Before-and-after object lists
-.-.-

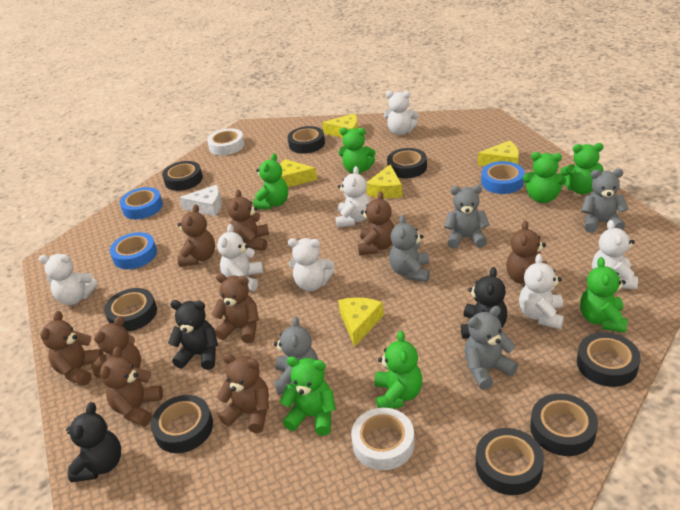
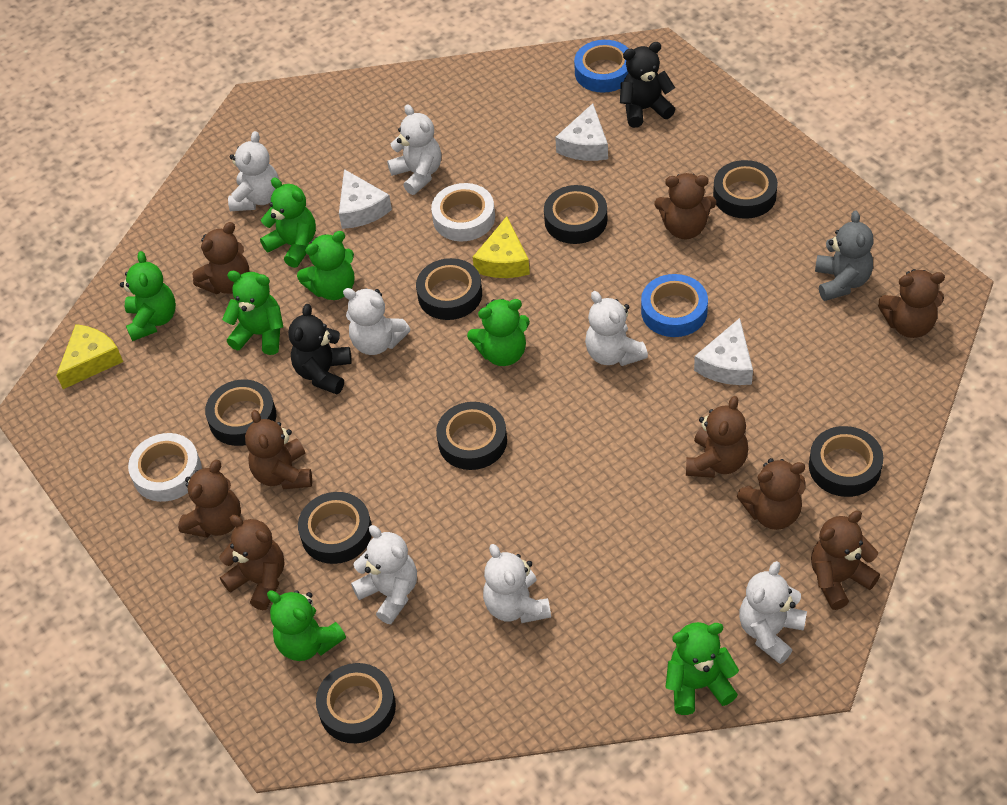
black teddy bear: 3 -> 2
blue tape: 3 -> 2
grey teddy bear: 5 -> 1
white cheese: 1 -> 3
yellow cheese: 5 -> 2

-.-.-

TASK TO COMPLETE →
Please say how many lines above contain "bear", number only.

THE COMPLETED TASK →
2